*EXTRACTED ENTRIES*:
::::
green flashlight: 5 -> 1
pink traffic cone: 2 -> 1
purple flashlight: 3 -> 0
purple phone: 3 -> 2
::::
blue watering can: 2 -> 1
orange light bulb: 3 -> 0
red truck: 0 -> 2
::::
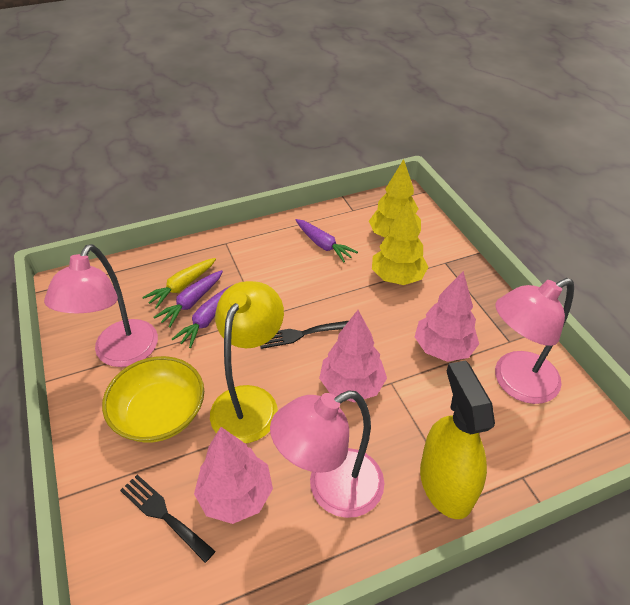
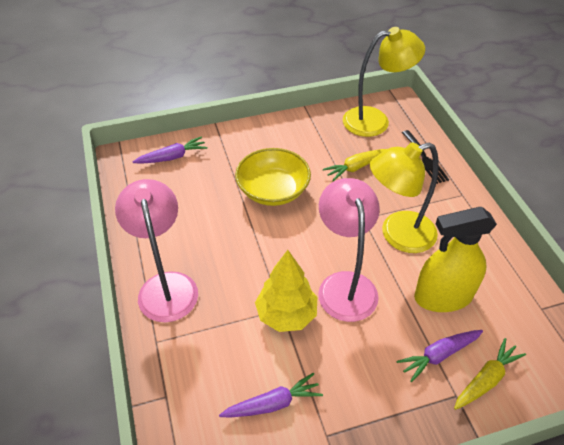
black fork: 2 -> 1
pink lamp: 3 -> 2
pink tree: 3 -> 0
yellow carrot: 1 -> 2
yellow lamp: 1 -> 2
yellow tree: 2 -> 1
::::
*WHAT THE TASK REQUIRES*: The answer is each line from the entries above in which the word "flashlight" occurs.

*YOUR SOLUTION*:
green flashlight: 5 -> 1
purple flashlight: 3 -> 0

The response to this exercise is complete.